Directions for this task:
Copy, word for word, the lines below from the one containing "pink line: (215, 161) -> (138, 126), moved" up to and including the one containing "gray diamond: (528, 202)", with pictures left out.
-- Opening Marker --
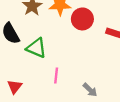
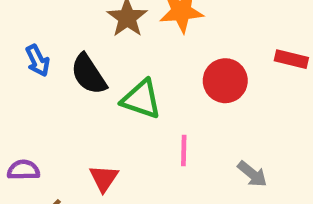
red circle: (82, 19) -> (225, 81), moved

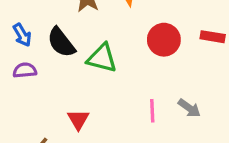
red rectangle: (291, 59) -> (213, 37), moved
pink line: (184, 151) -> (152, 111), moved
purple semicircle: (23, 170) -> (25, 70), moved

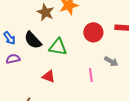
gray arrow: (189, 108) -> (111, 61), moved
red triangle: (78, 119) -> (49, 76), moved, turned -32

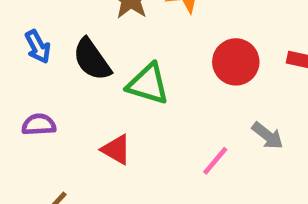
purple semicircle: (13, 59) -> (39, 125), moved
pink line: (91, 75) -> (215, 161), turned 40

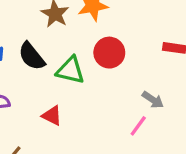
red circle: (236, 62) -> (109, 53), moved
pink line: (215, 161) -> (138, 126), moved

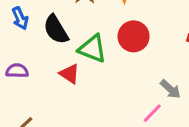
red triangle: (52, 116) -> (69, 74), moved

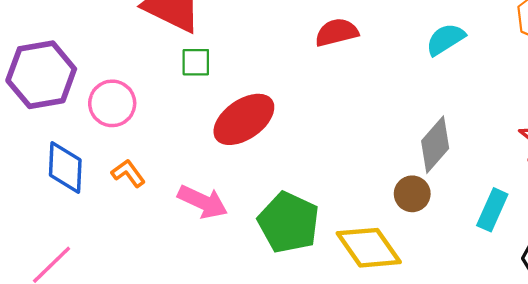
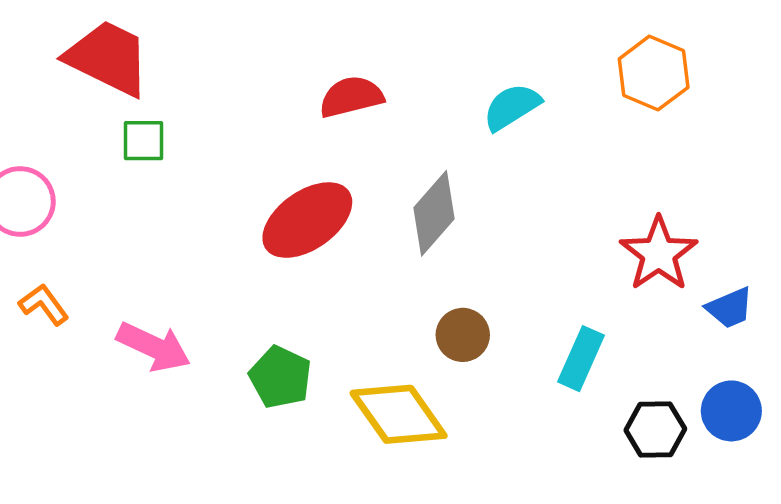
red ellipse: (244, 119) -> (307, 220), moved
gray diamond: (435, 145) -> (434, 213), moved
green pentagon: (289, 222) -> (280, 377), size x0.7

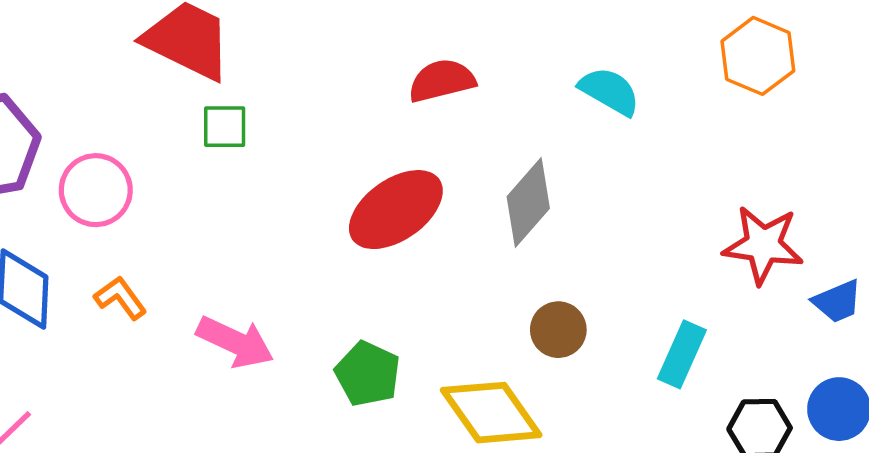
cyan semicircle: (512, 107) -> (610, 91), turned 62
red star: (659, 254) -> (763, 245), turned -30

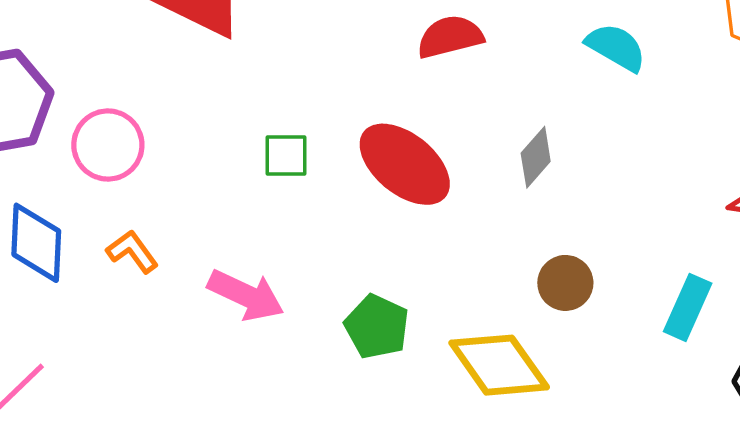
green square: (225, 127) -> (286, 155), moved
gray diamond: (528, 202) -> (536, 157), size x0.7
red ellipse: (396, 210) -> (405, 164), turned 74

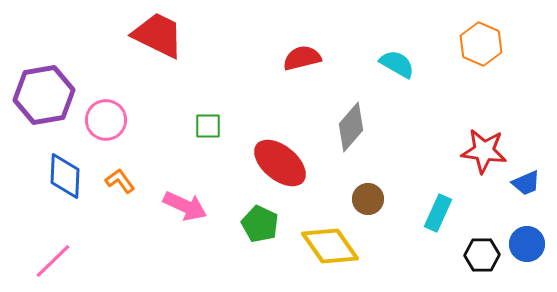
gray diamond: (536, 157) -> (351, 127), size x1.4
red ellipse: (405, 164) -> (280, 163), moved

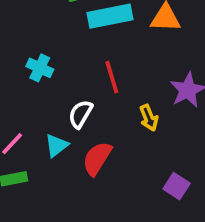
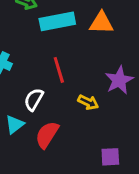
yellow arrow: (149, 118) -> (88, 102), turned -42
purple square: (177, 186) -> (110, 157), turned -36

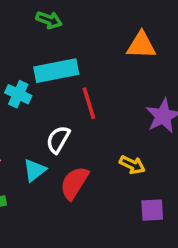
cyan rectangle: (57, 21) -> (56, 71), moved
yellow arrow: (88, 102) -> (132, 165), moved

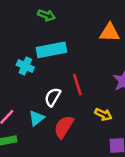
red line: (89, 103) -> (77, 85), moved

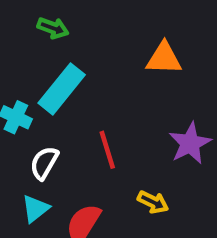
cyan rectangle: (51, 50) -> (62, 89), turned -40
white semicircle: (53, 97) -> (44, 163), moved

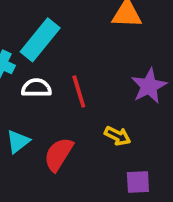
white semicircle: (44, 163) -> (36, 88), moved, turned 60

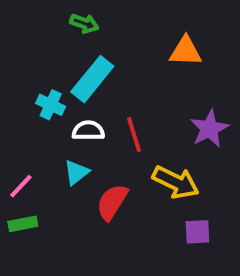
yellow arrow: (118, 136) -> (176, 182), size x1.6
cyan triangle: (18, 141) -> (76, 172), moved

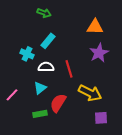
cyan rectangle: (92, 79) -> (48, 41), size x0.7
purple star: (209, 129) -> (99, 53), moved
green rectangle: (23, 224) -> (40, 114), moved

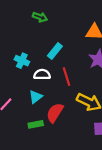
cyan rectangle: (48, 41) -> (55, 51), moved

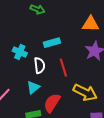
cyan rectangle: (55, 51) -> (52, 43), turned 35
white semicircle: (42, 74) -> (39, 65), turned 84

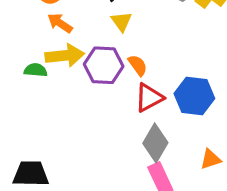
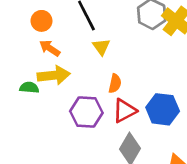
purple hexagon: (104, 65) -> (86, 112), moved
orange semicircle: (138, 65) -> (115, 83), turned 48

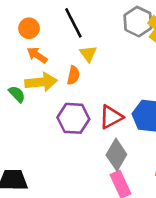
orange semicircle: (115, 83) -> (73, 75), moved
green semicircle: (29, 88) -> (17, 94), turned 42

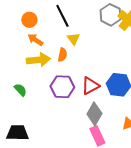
green semicircle: (17, 94) -> (20, 90), moved

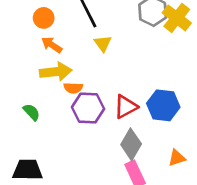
orange semicircle: (62, 55) -> (73, 88), moved, turned 80

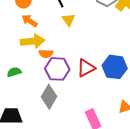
green semicircle: (32, 112) -> (14, 72), turned -64
gray diamond: (131, 144) -> (49, 97), moved

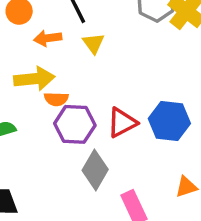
orange arrow: (30, 21) -> (48, 38), moved, turned -42
gray diamond: (49, 97) -> (95, 170), moved

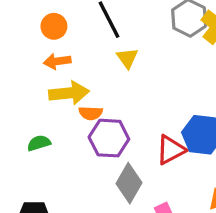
orange arrow: (48, 38) -> (57, 61), moved
red triangle: (122, 123) -> (171, 150), moved

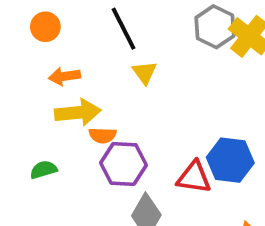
orange circle: (54, 26) -> (45, 27), moved
red triangle: (171, 150) -> (194, 177), turned 36

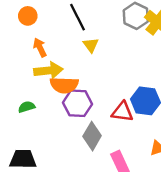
orange arrow: (64, 76) -> (40, 47), turned 72
orange semicircle: (103, 135) -> (64, 85), size x1.6

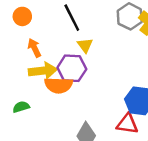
purple hexagon: (78, 103) -> (72, 68), moved
red triangle: (122, 112) -> (127, 124), moved

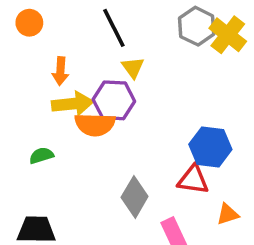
orange circle: (22, 16) -> (29, 23), moved
orange arrow: (34, 48) -> (60, 71), turned -150

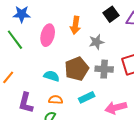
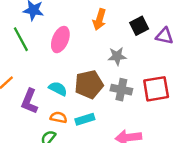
orange arrow: (75, 25) -> (99, 19), moved
cyan rectangle: (87, 97) -> (85, 119), moved
purple L-shape: (26, 103) -> (29, 101), moved

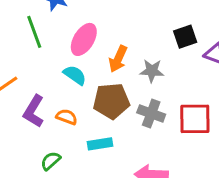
orange arrow: (99, 19) -> (118, 59), moved
cyan semicircle: (58, 89) -> (75, 75), moved
orange semicircle: (59, 117) -> (67, 117), moved

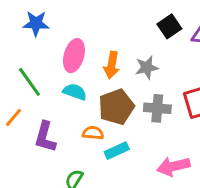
green line: (34, 32) -> (29, 82), moved
orange semicircle: (67, 117) -> (93, 133), moved

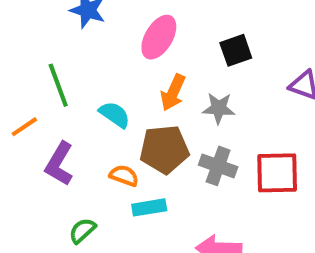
black square: (169, 26) -> (236, 50), moved
pink ellipse: (74, 56) -> (159, 37), moved

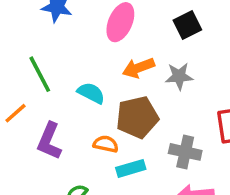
orange arrow: (173, 92) -> (138, 68), turned 52
gray cross: (218, 166) -> (185, 152), moved

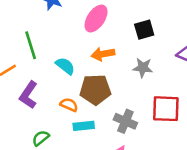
gray star: (179, 76) -> (143, 68), moved

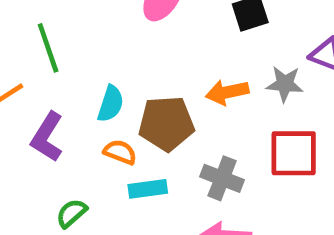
orange arrow: (103, 54) -> (227, 92), moved
cyan semicircle: (65, 66) -> (111, 104), moved, turned 72
gray star: (143, 68) -> (285, 84), moved

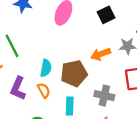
orange semicircle: (120, 152) -> (44, 90), moved, turned 48
cyan rectangle: (148, 189) -> (70, 106), turned -72

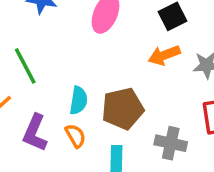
orange arrow: (101, 54) -> (164, 55), moved

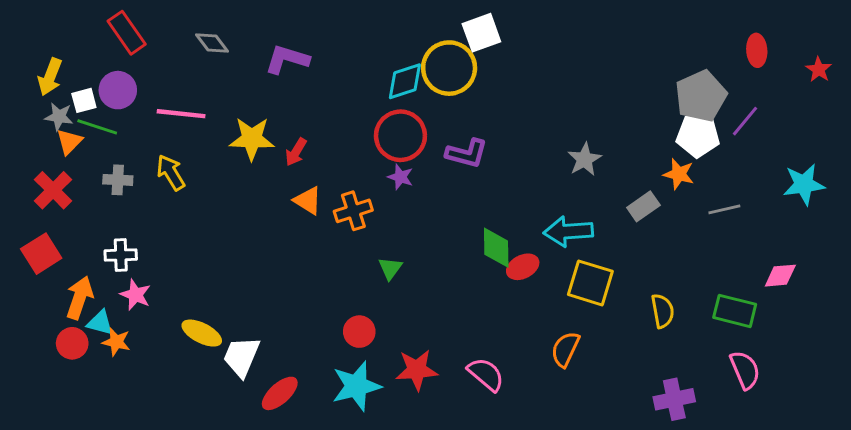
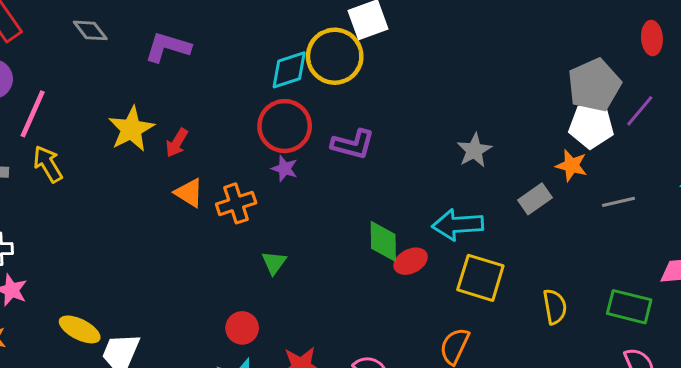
pink line: (181, 114) -> (33, 114), moved, turned -72
yellow star: (252, 139) -> (131, 129), turned -30

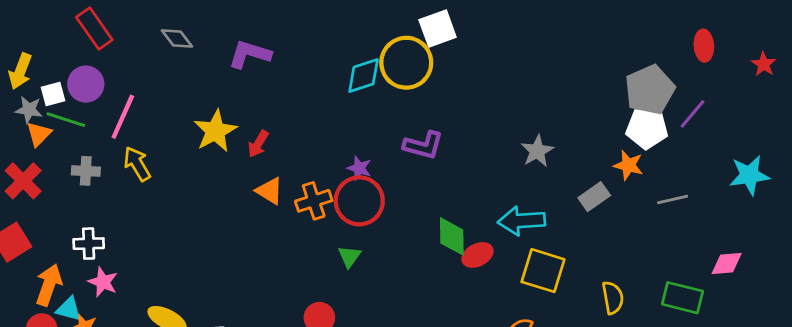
red circle: (285, 126) -> (359, 201), moved

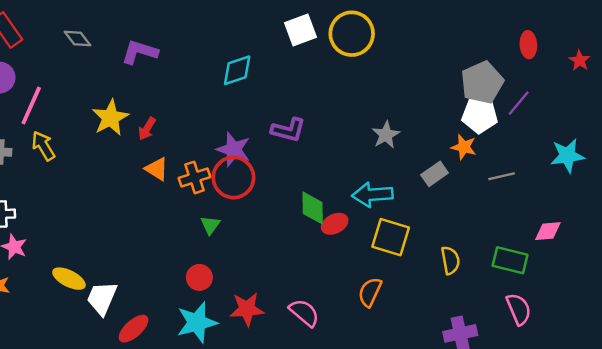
yellow circle: (406, 63) -> (352, 34), moved
purple star: (359, 168) -> (233, 149), size x1.6
green triangle: (349, 256) -> (210, 225), moved

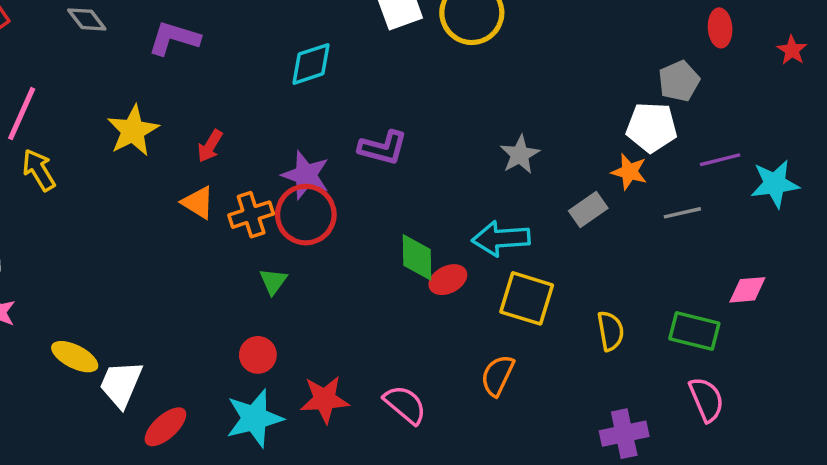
gray pentagon: (482, 82) -> (679, 81), moved, size x0.7
purple line: (519, 103) -> (720, 160), moved, turned 36
red arrow: (147, 129) -> (210, 146), moved

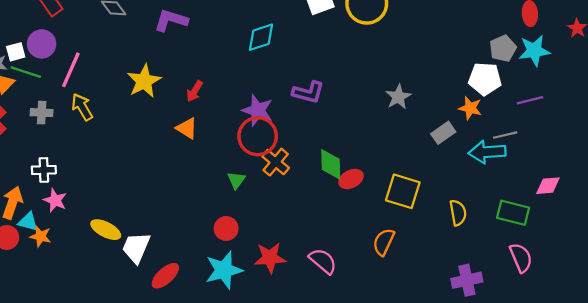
cyan star: (775, 184) -> (534, 51), moved
orange cross: (251, 215) -> (276, 162), moved, turned -32
cyan arrow: (501, 239) -> (487, 152), moved

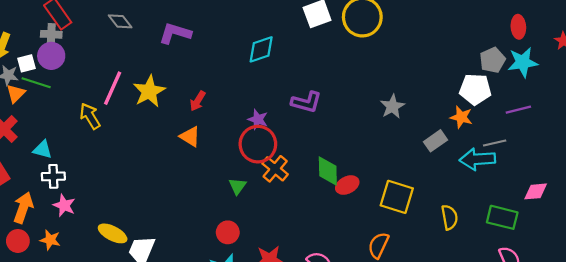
pink line: (71, 70) -> (113, 88), moved
purple star: (258, 110) -> (258, 119), size x0.7
gray cross: (42, 113) -> (51, 34), moved
cyan triangle: (28, 222) -> (43, 149), moved

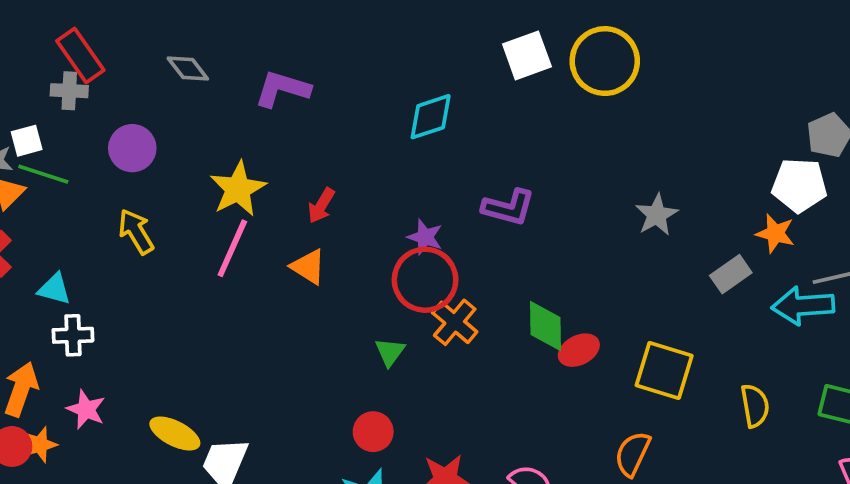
purple circle: (51, 56) -> (132, 148), moved
pink line: (113, 88) -> (232, 248), moved
pink star: (64, 205) -> (86, 409), moved
orange star: (50, 240) -> (40, 445), moved, turned -30

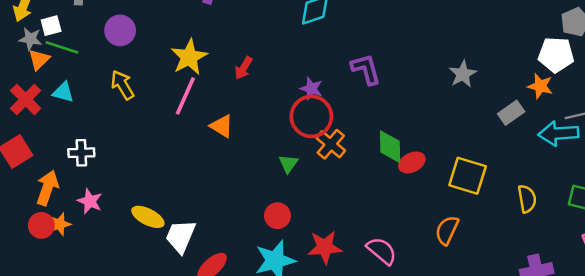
purple L-shape: (508, 207) -> (366, 69), turned -120
orange triangle: (308, 267) -> (222, 126), moved
cyan triangle: (54, 289) -> (63, 92), moved

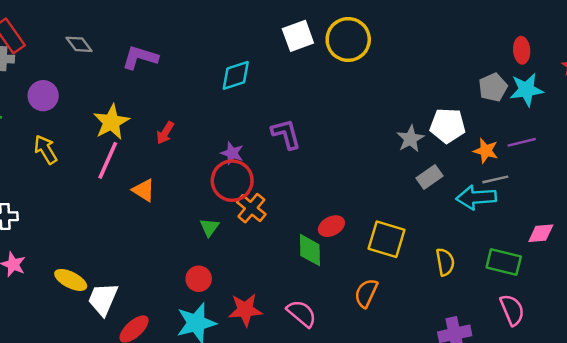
white pentagon: (556, 55) -> (447, 126), moved
gray star: (463, 74) -> (410, 139), moved
orange star: (540, 86) -> (486, 151), moved
green diamond: (390, 147) -> (310, 250), moved

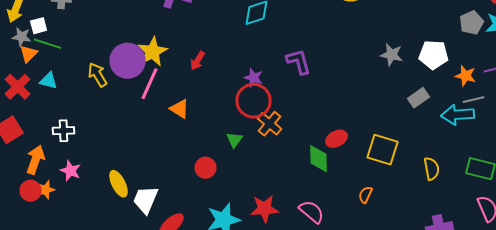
purple circle: (43, 96) -> (128, 61), moved, size x1.4
gray star: (410, 139) -> (392, 55), moved, turned -30
red circle: (199, 279) -> (206, 168), moved
yellow ellipse: (71, 280) -> (118, 184), turned 36
orange semicircle: (366, 293) -> (366, 195), size x0.7

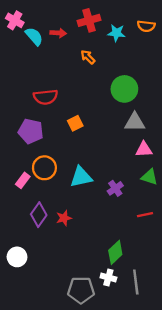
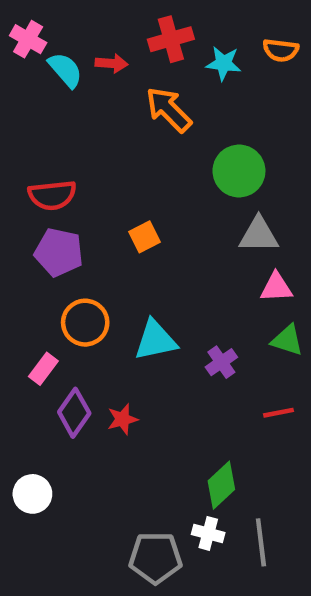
orange arrow: (88, 57) -> (169, 109), size x1.6
red semicircle: (46, 97) -> (52, 195), moved
pink rectangle: (23, 180) -> (43, 369), moved

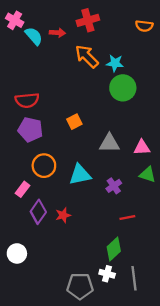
cyan star: (224, 63) -> (115, 63), moved
gray triangle: (259, 235) -> (109, 143), moved
red line: (279, 413) -> (127, 217), moved

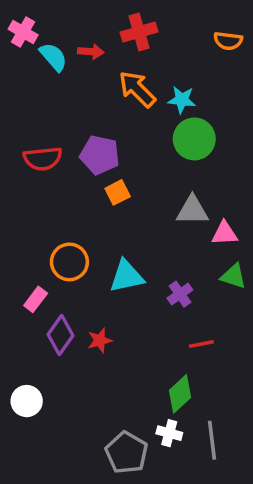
purple pentagon: (30, 130) -> (100, 155), moved
gray triangle: (109, 143) -> (192, 210), moved
gray pentagon: (80, 286) -> (126, 453), turned 30

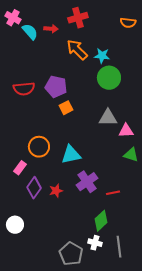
purple cross: (180, 294) -> (87, 182), moved, size x1.5

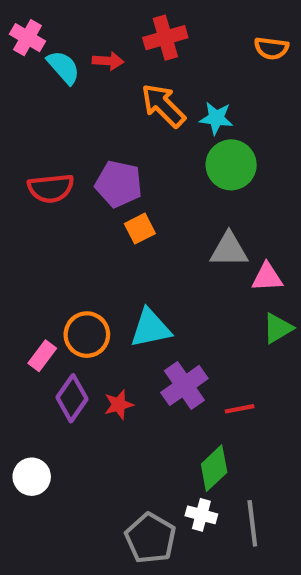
orange circle: (39, 147) -> (87, 335), moved
green triangle: (131, 155) -> (278, 328), turned -49

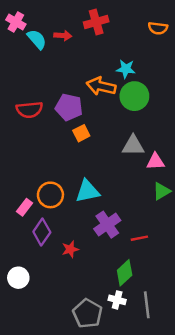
orange arrow: (163, 105) -> (101, 86), moved, turned -32
red star: (119, 405) -> (70, 249), moved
-- Closing Marker --
The completed task:
pink line: (215, 161) -> (138, 126), moved

red triangle: (52, 116) -> (69, 74), moved

red ellipse: (244, 119) -> (307, 220), moved
gray diamond: (435, 145) -> (434, 213), moved
green pentagon: (289, 222) -> (280, 377), size x0.7

cyan semicircle: (512, 107) -> (610, 91), turned 62
red star: (659, 254) -> (763, 245), turned -30

green square: (225, 127) -> (286, 155), moved
gray diamond: (528, 202) -> (536, 157), size x0.7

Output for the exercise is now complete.